### ASSIGNMENT
Show every line of the data that contains the string "degrees".

### RECORD SET
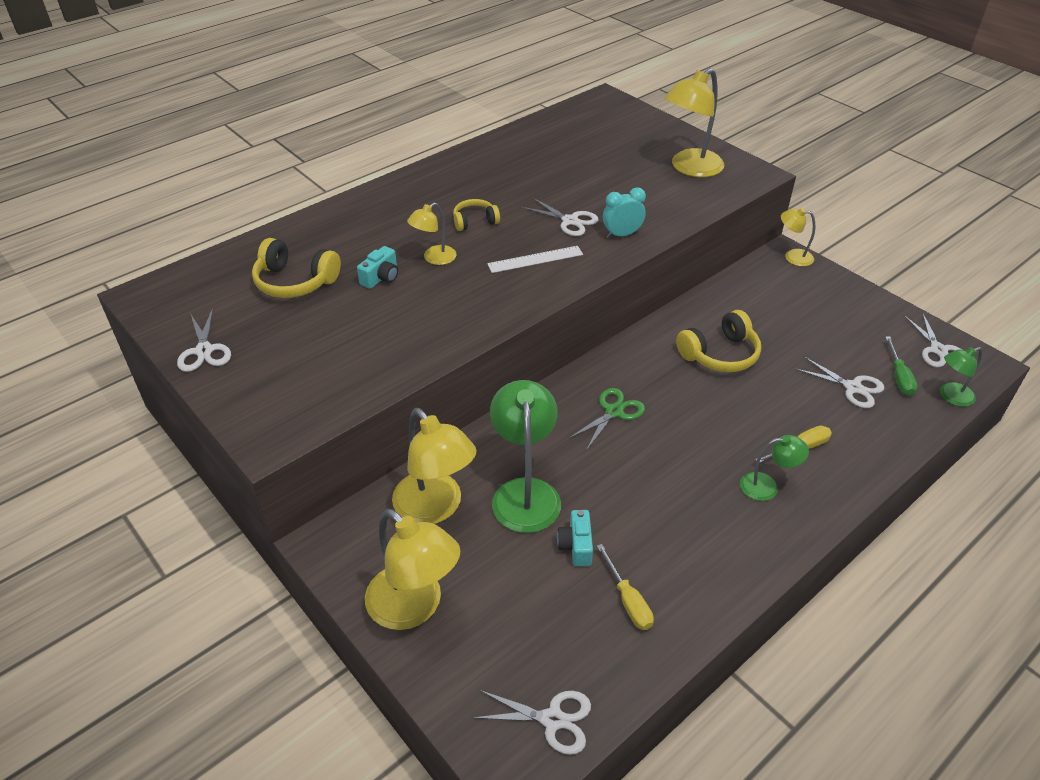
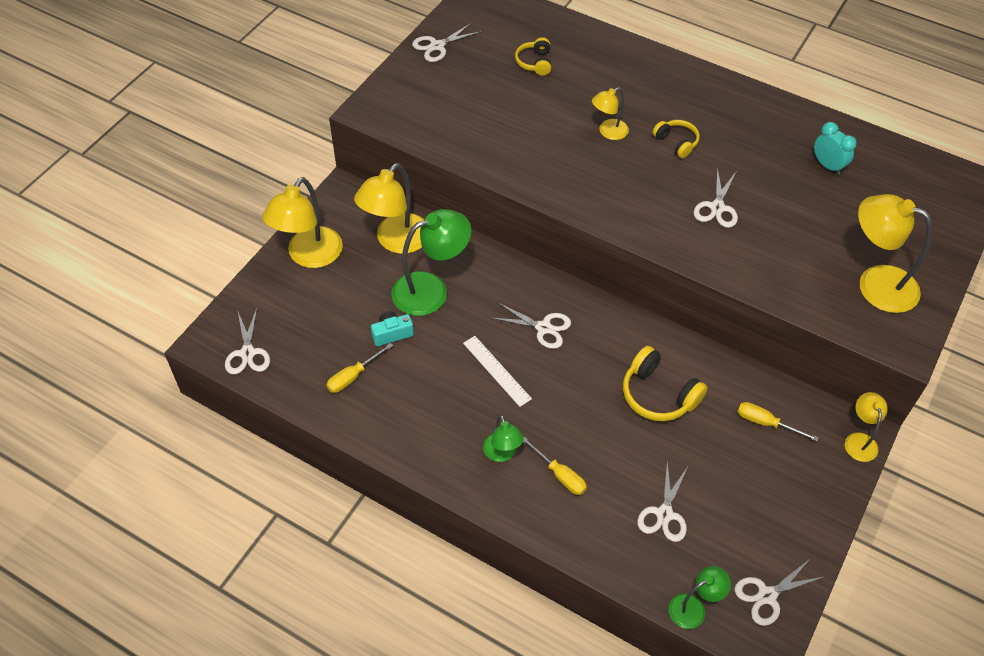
camera: 70 degrees right, 10 degrees up
(295, 282) = (535, 62): yellow headphones -> yellow headphones, size x0.61
(381, 277) = (565, 108): turquoise camera -> none
(434, 258) = (608, 132): yellow lamp -> yellow lamp turned 60 degrees counterclockwise
(535, 259) = (644, 197): white ruler -> white ruler (497, 370)
(614, 412) = (543, 328): green scissors -> white scissors
(622, 235) = (717, 250): turquoise clock -> turquoise clock (827, 166)
(765, 299) = (766, 423): none -> yellow screwdriver
(899, 377) = (702, 556): green screwdriver -> none
(951, 397) = (694, 607): green lamp -> green lamp turned 105 degrees clockwise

### ANSWER TO THIS TASK
camera: 70 degrees right, 10 degrees up
(434, 258) = (608, 132): yellow lamp -> yellow lamp turned 60 degrees counterclockwise
(951, 397) = (694, 607): green lamp -> green lamp turned 105 degrees clockwise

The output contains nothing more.